**YOUR GOAL**
As the answer, set down the lines below from the one containing "type=moved; before=aqua egg" through the one containing "type=moved; before=brown flat", exactly and inclusively, and no others.

**TASK INPUTS**
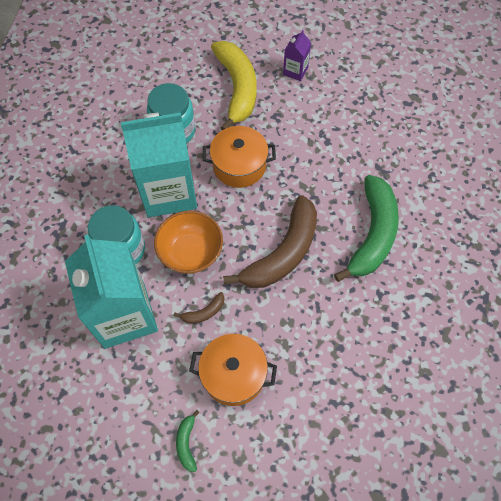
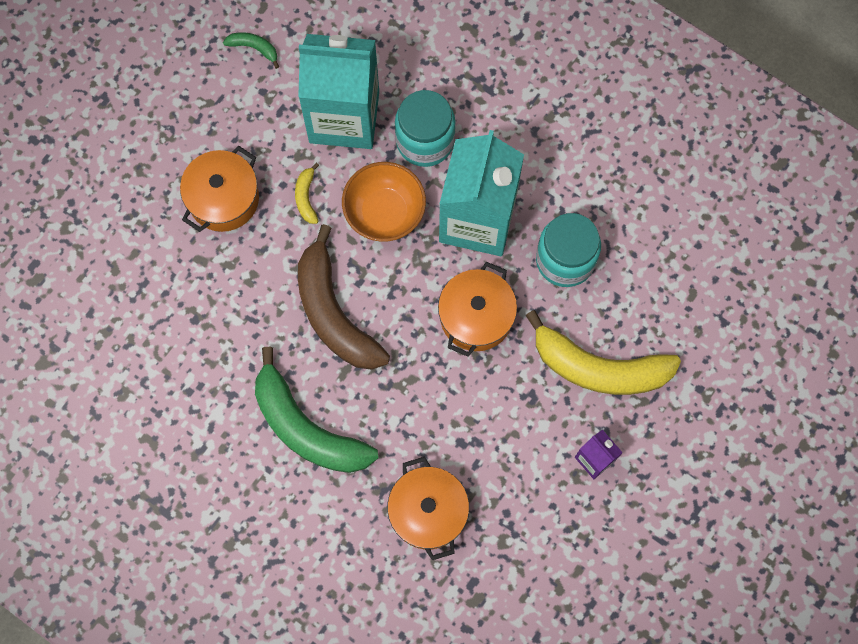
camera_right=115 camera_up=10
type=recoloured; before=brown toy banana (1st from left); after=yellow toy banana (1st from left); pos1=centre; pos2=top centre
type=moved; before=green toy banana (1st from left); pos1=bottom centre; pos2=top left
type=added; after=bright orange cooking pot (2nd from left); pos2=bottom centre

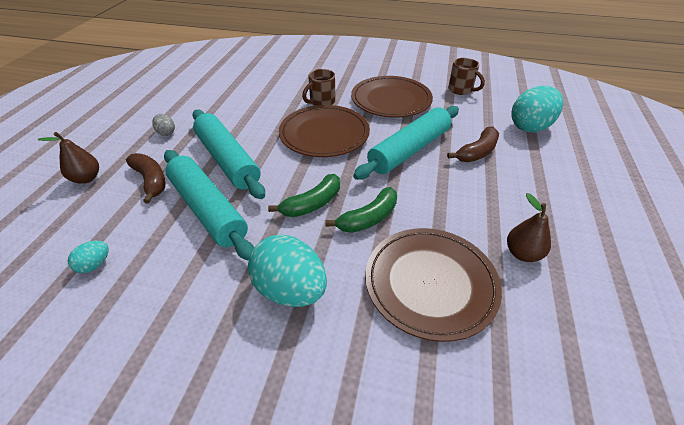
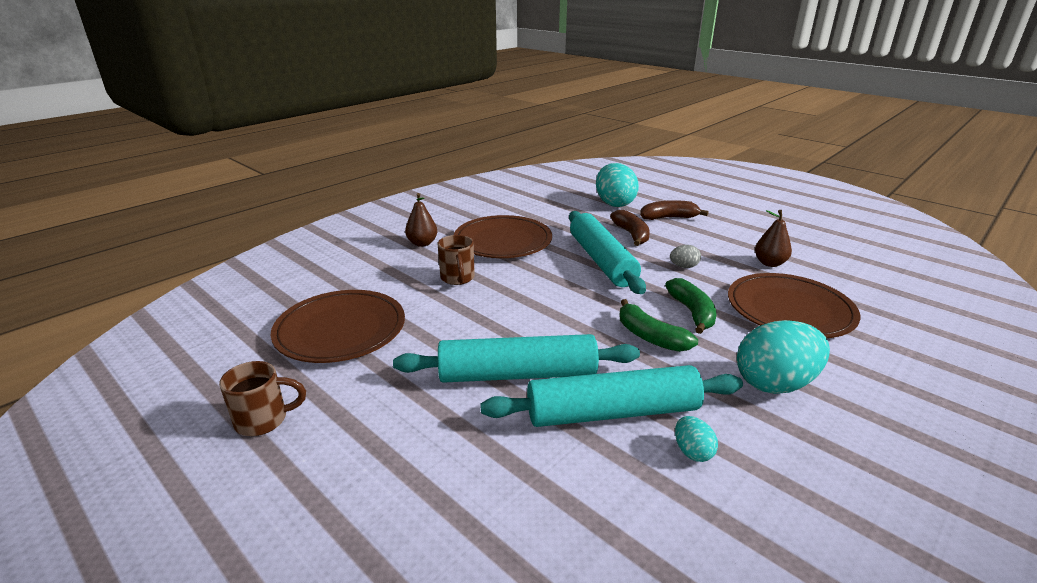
camera_right=-60 camera_up=-15
type=moved; before=brown pear fruit (1st from left); pos1=middle left; pos2=centre
type=moved; before=aqua egg (1st from left in the first image); after=aqua egg (2nd from left); pos1=middle left; pos2=bottom right
type=moved; before=brown toy banana (1st from left in the first image); after=brown toy banana (2nd from left); pos1=middle left; pos2=centre
type=moved; before=ash-grey egg; pos1=top left; pos2=centre
type=turned; before=green toy banana (1st from left); pos1=centre; pos2=centre; turn=150
type=moved; before=brown flat dish (1st from left); pos1=top centre; pos2=middle left
type=moved; before=brown coffee mug (2nd from left in the first image); after=brown coffee mug (1st from left); pos1=top right; pos2=bottom left

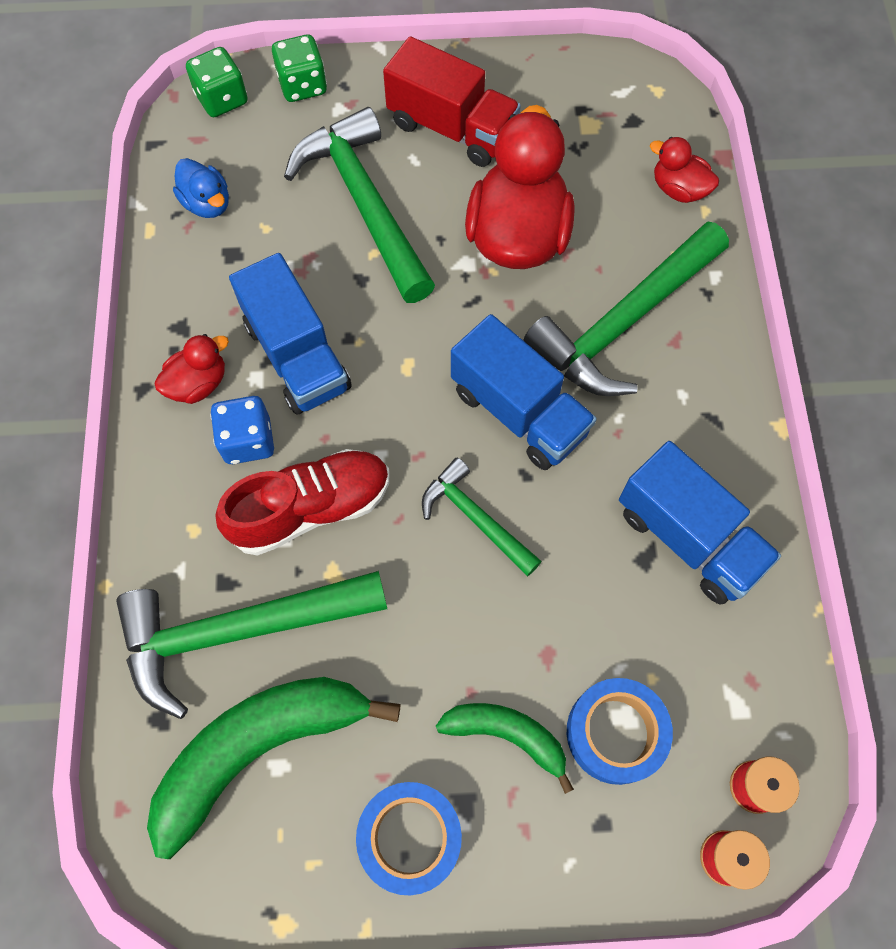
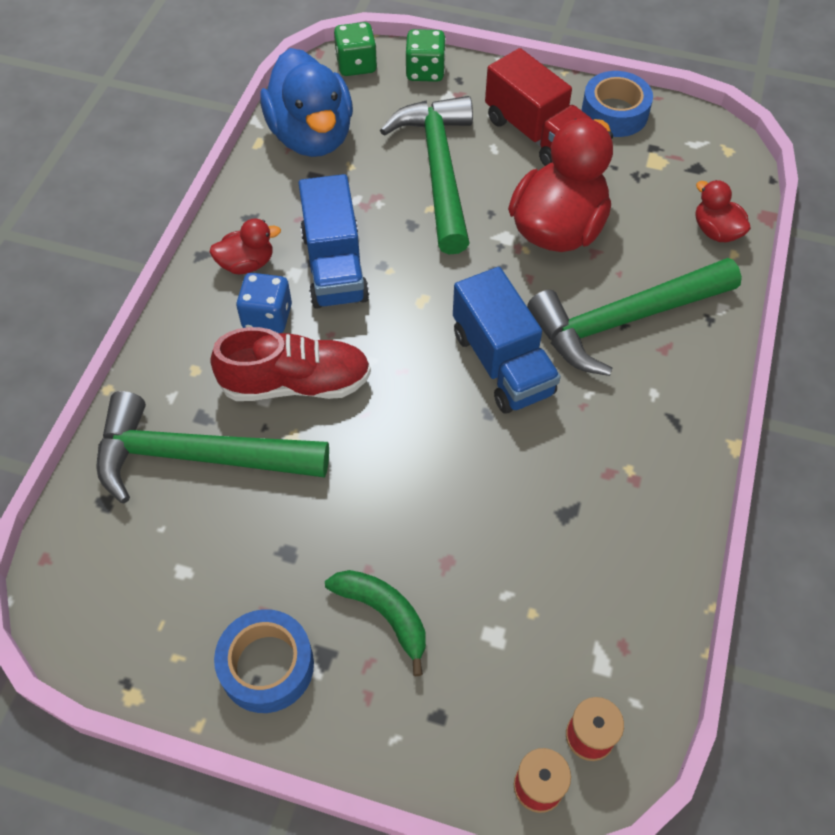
camera_right=20 camera_up=-10
type=removed; before=green toy banana (1st from left); pos1=bottom left
type=resized; before=blue toy duck; pos1=top left; pos2=top centre; scale=2.06
type=removed; before=green hammer (3rd from left); pos1=centre
type=moved; before=blue sticky tape (2nd from left); pos1=bottom right; pos2=top right
type=removed; before=blue toy truck (3rd from left); pos1=middle right

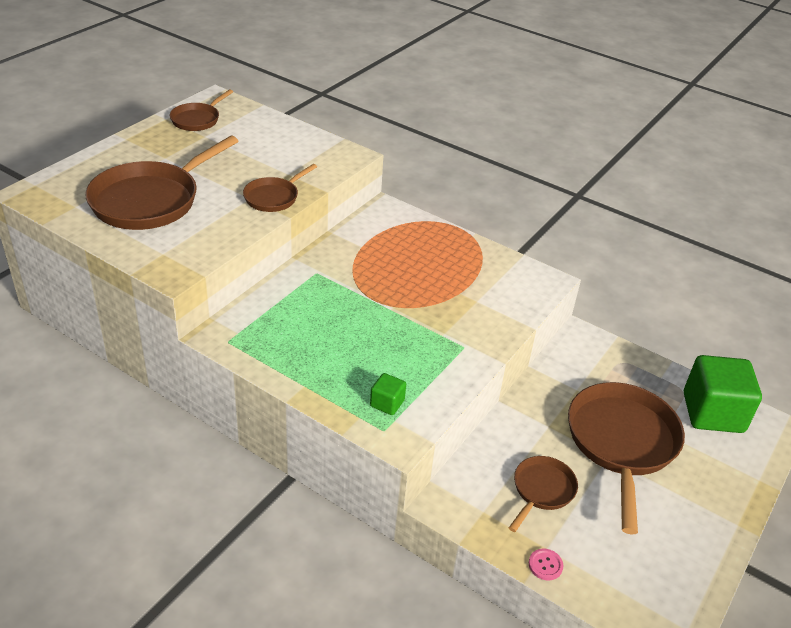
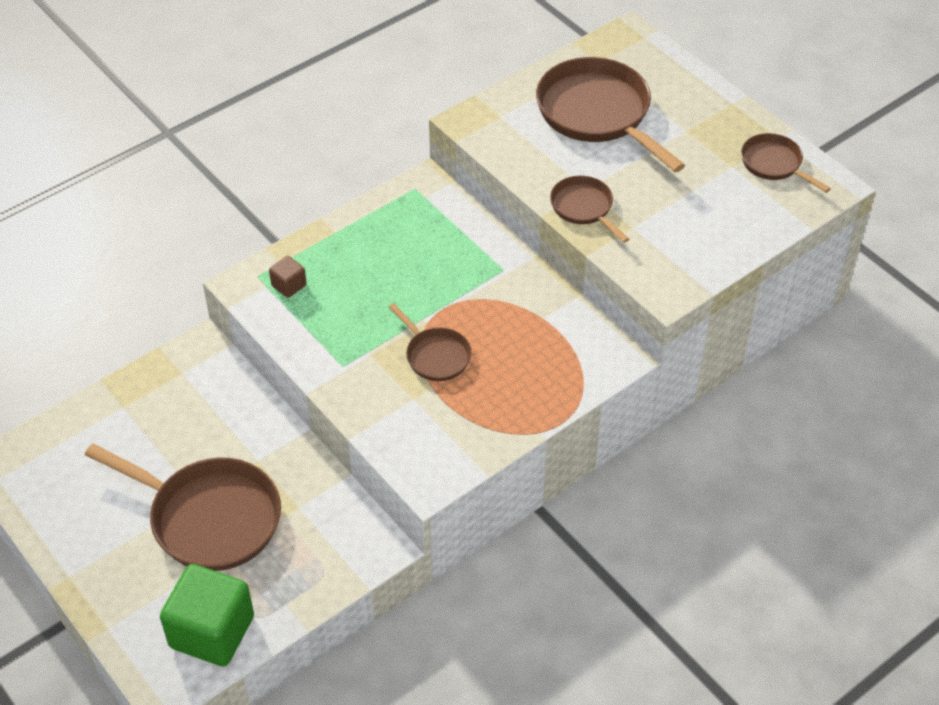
camera_right=110 camera_up=10
type=recoloured; before=green solid cube (1st from left); after=brown solid cube; pos1=centre; pos2=middle left
type=moved; before=brown skillet (4th from left in the first image); after=brown skillet (2nd from left); pos1=bottom right; pos2=centre
type=removed; before=rosy shirt button; pos1=bottom right

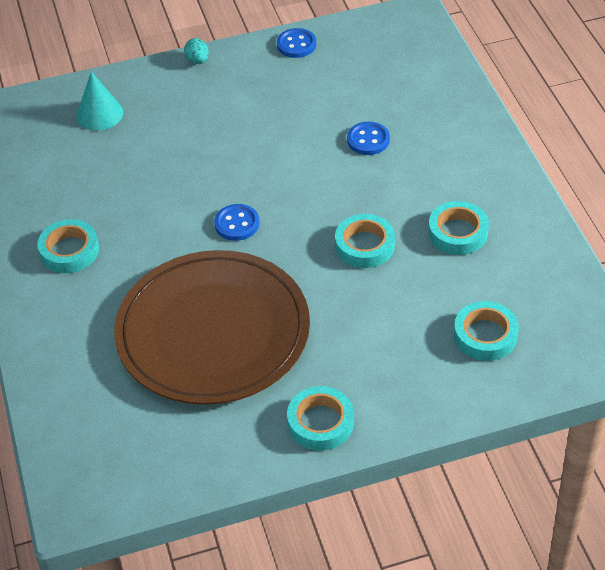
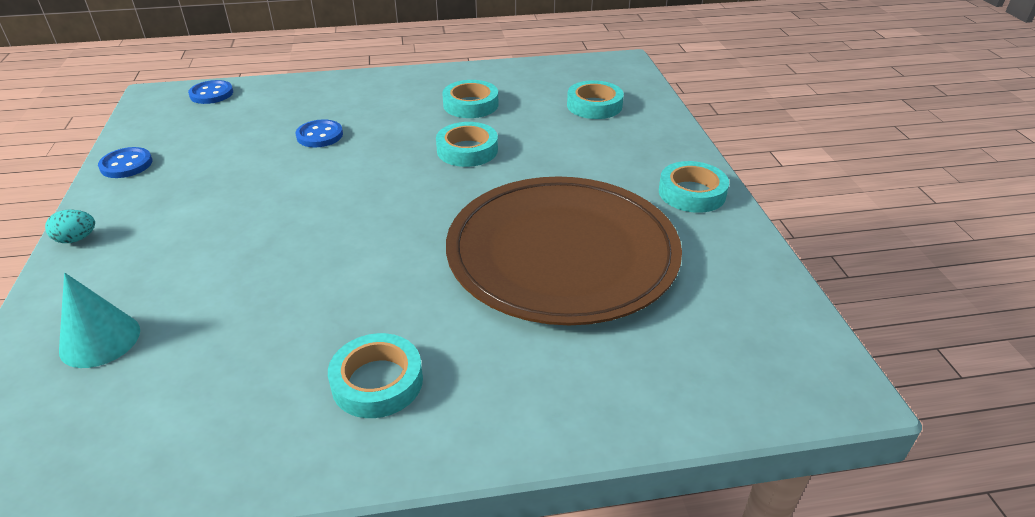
camera_right=-85 camera_up=-10
type=moved; before=blue shirt button (1st from left in the first image); after=blue shirt button (2nd from left); pos1=centre; pos2=top left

**EXERCISE ANSWER**
type=moved; before=aqua egg (1st from left in the first image); after=aqua egg (2nd from left); pos1=middle left; pos2=bottom right
type=moved; before=brown toy banana (1st from left in the first image); after=brown toy banana (2nd from left); pos1=middle left; pos2=centre
type=moved; before=ash-grey egg; pos1=top left; pos2=centre
type=turned; before=green toy banana (1st from left); pos1=centre; pos2=centre; turn=150
type=moved; before=brown flat dish (1st from left); pos1=top centre; pos2=middle left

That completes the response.